*HOW TO COMPLETE THIS TASK:* Go through the material and pull out every line with the string "SONAR" in it.

*RECORDS FOR THIS TASK:*

# # # # # # #

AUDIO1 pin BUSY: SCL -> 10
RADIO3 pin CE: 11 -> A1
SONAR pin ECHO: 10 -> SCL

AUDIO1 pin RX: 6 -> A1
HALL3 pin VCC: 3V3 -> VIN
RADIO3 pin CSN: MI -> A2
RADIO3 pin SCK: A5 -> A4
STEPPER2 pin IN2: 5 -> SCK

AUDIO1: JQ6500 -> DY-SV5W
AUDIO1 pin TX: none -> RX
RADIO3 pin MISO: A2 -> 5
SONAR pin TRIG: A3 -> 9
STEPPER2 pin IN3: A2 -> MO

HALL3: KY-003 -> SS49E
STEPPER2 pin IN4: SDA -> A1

# # # # # # #

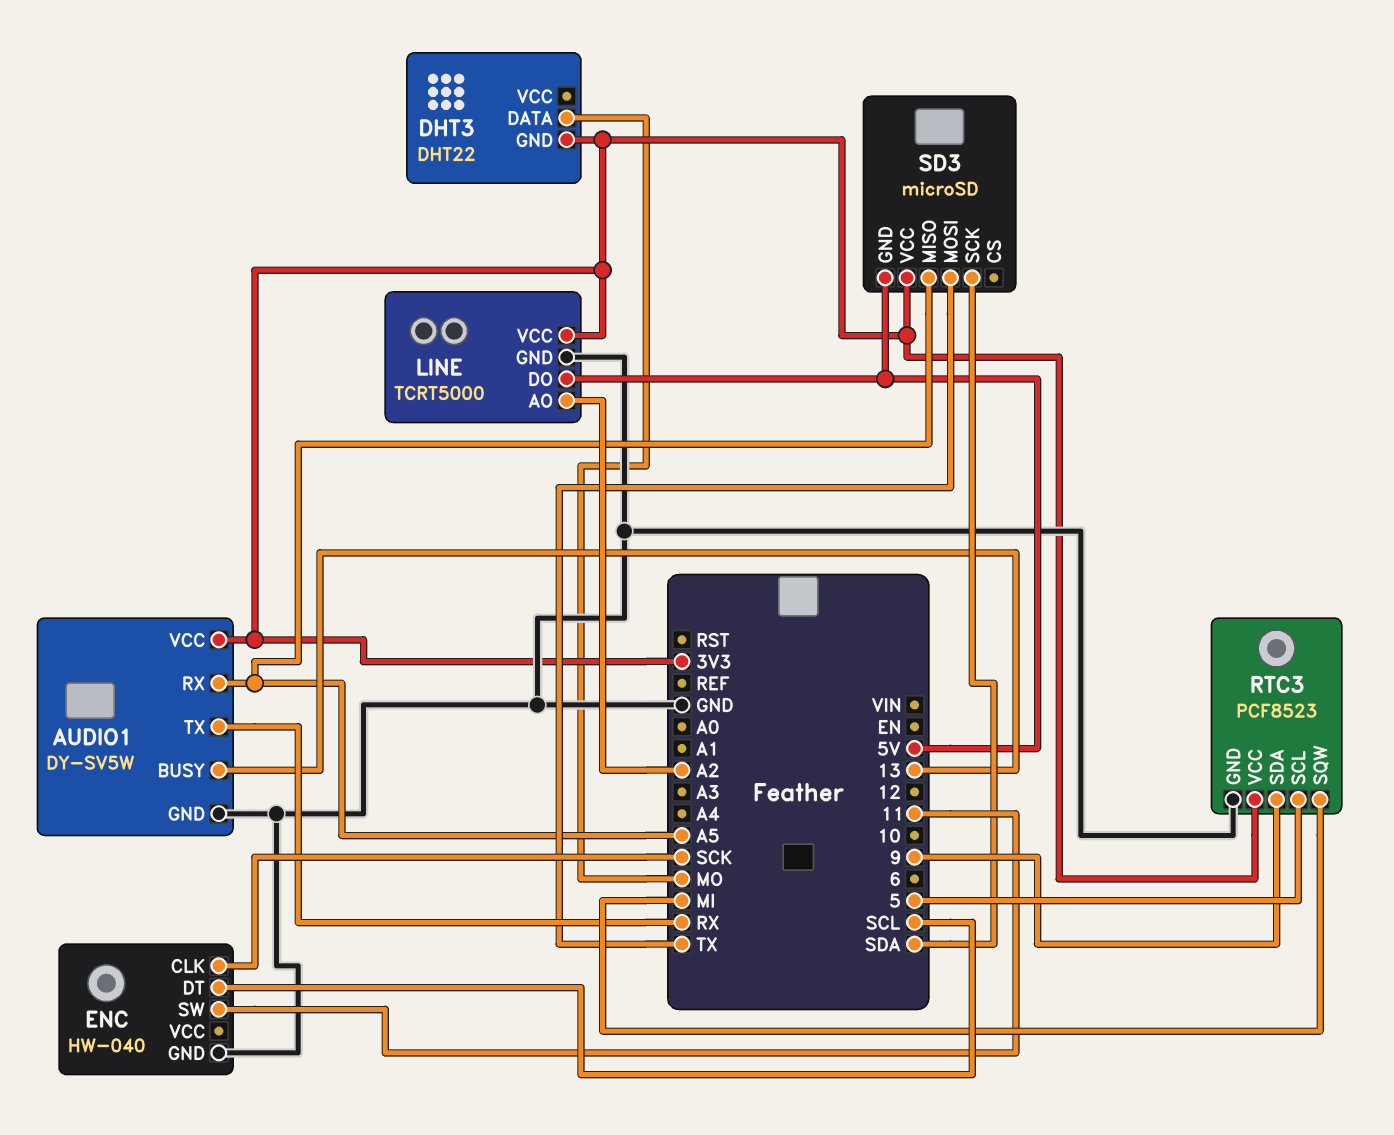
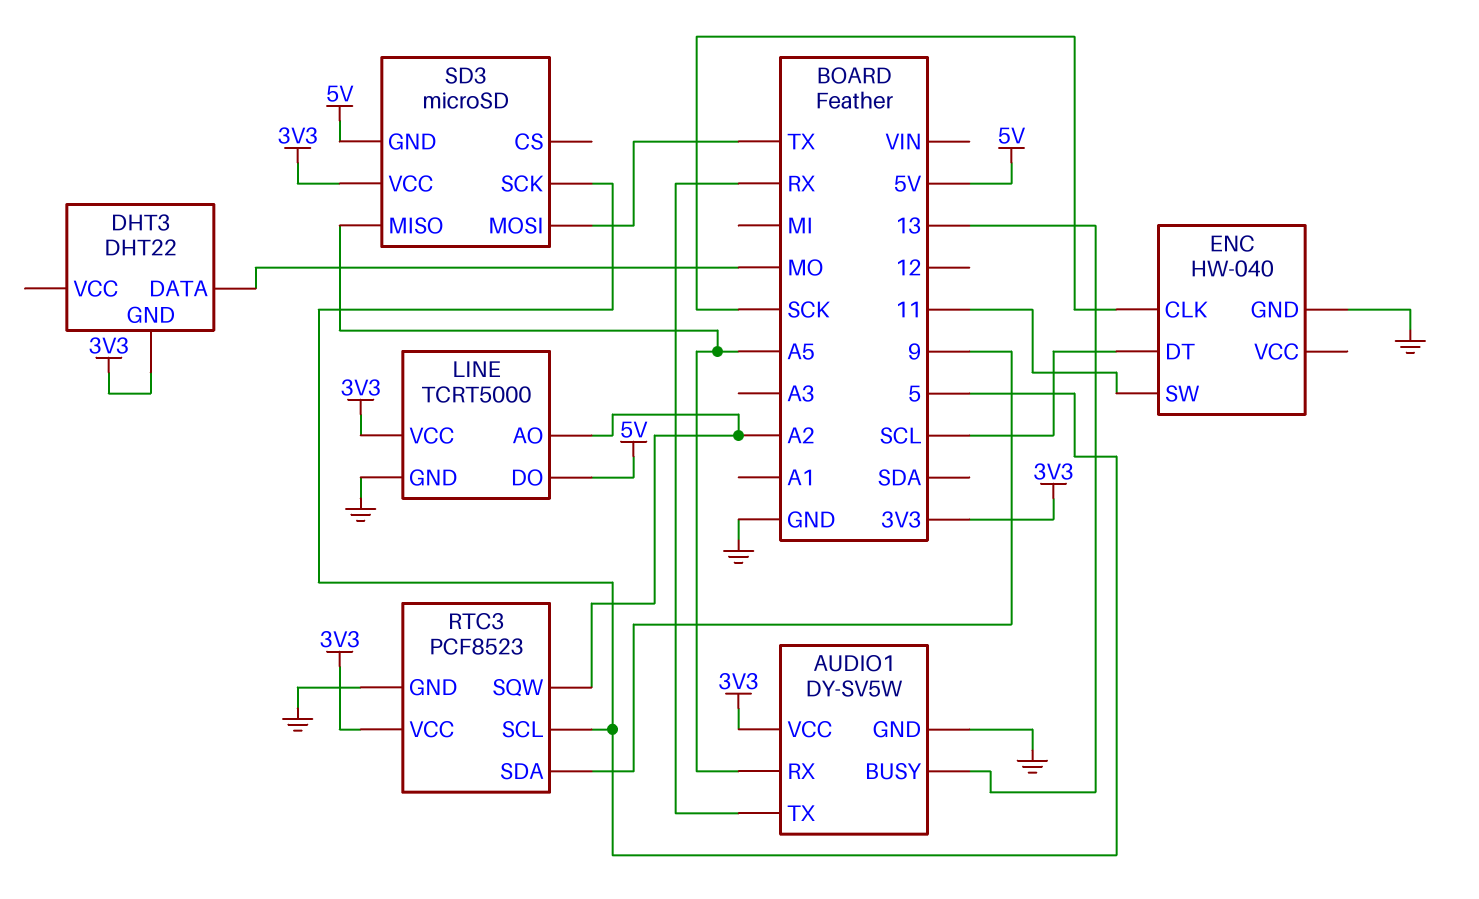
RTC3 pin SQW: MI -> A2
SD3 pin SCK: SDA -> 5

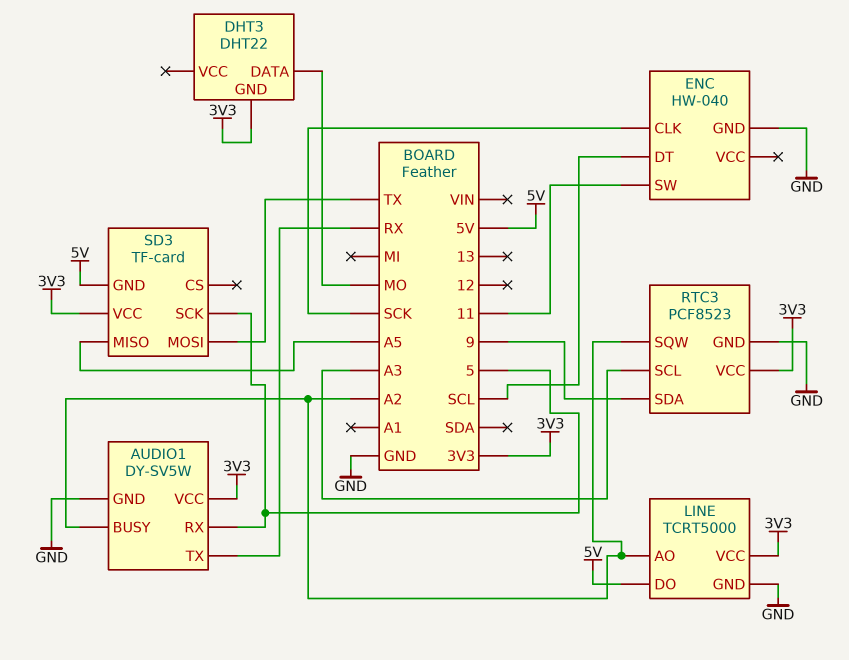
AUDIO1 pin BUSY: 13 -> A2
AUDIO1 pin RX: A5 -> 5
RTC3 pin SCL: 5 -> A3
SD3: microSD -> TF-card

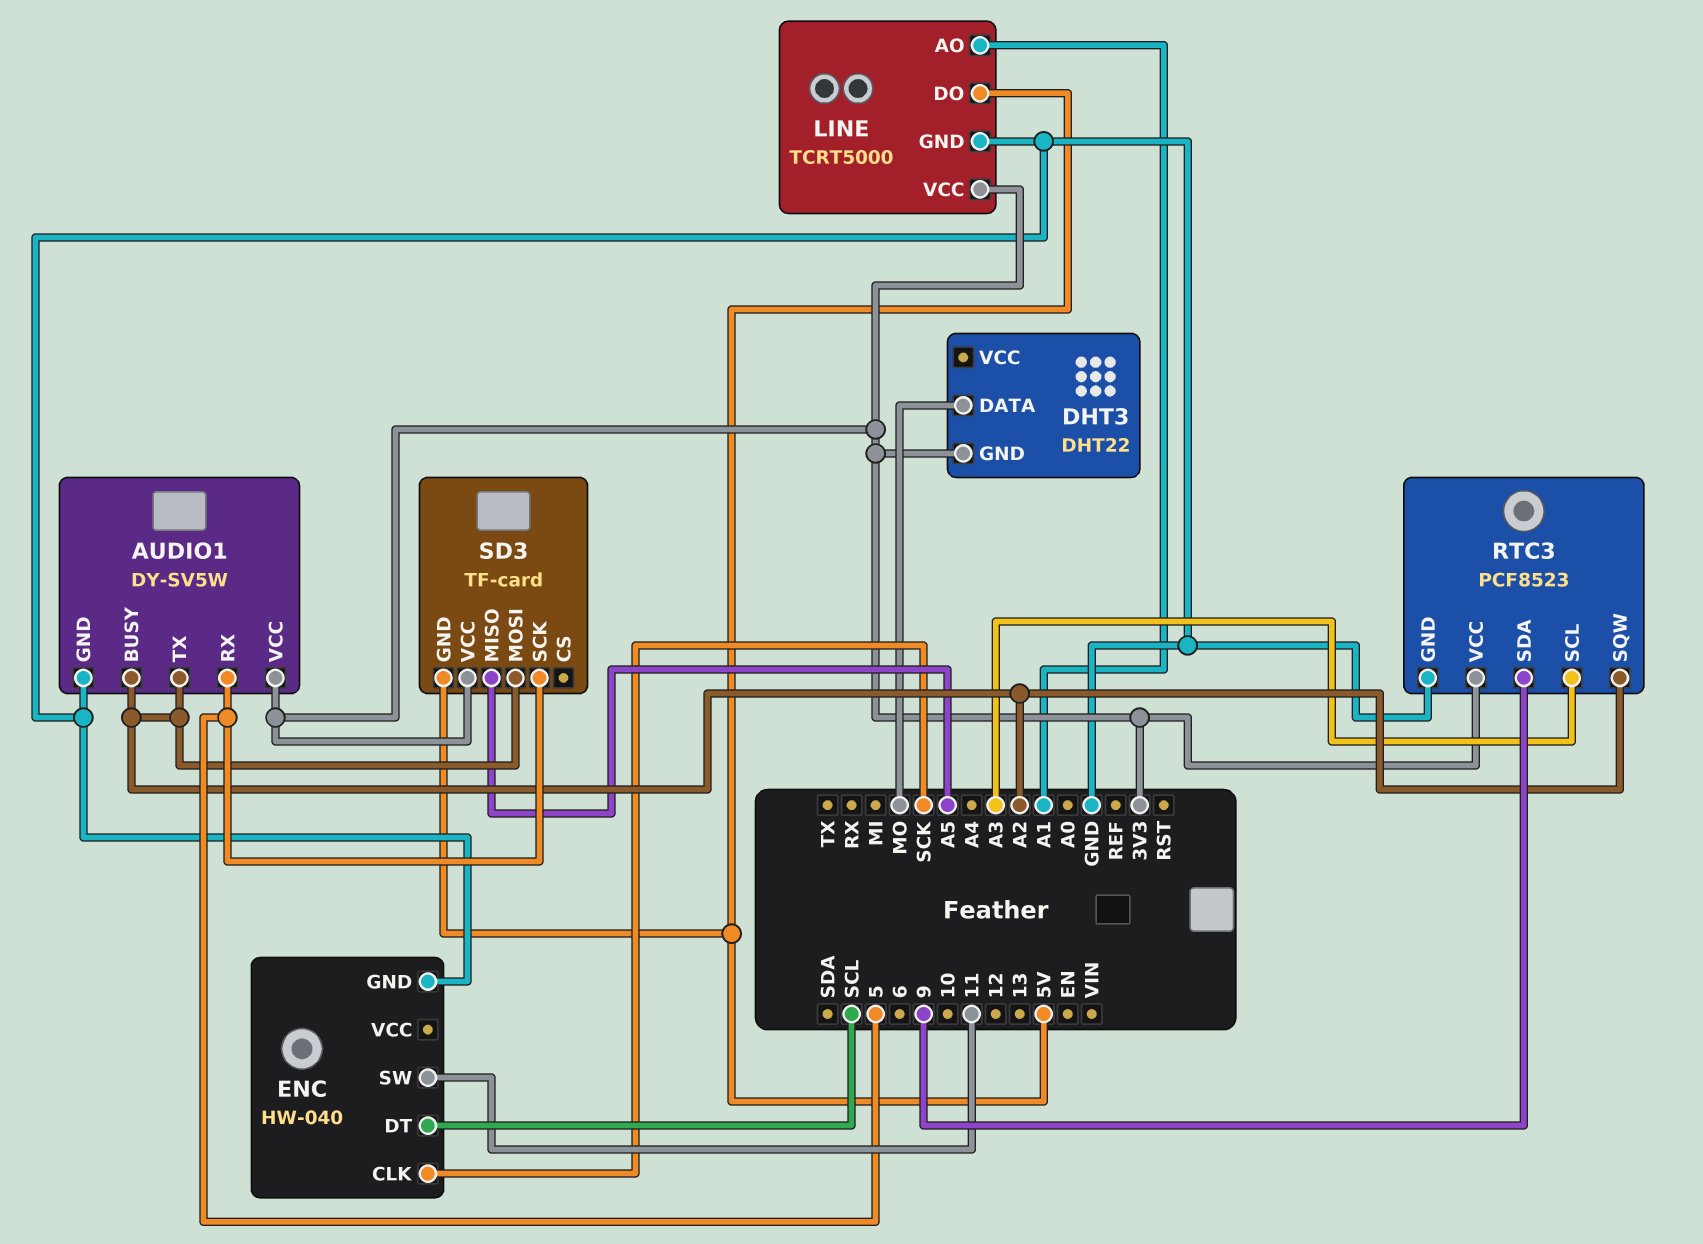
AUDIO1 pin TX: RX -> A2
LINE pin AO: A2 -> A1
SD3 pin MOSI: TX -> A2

# # # # # # #

*TASK SOLUTION:*
SONAR pin ECHO: 10 -> SCL
SONAR pin TRIG: A3 -> 9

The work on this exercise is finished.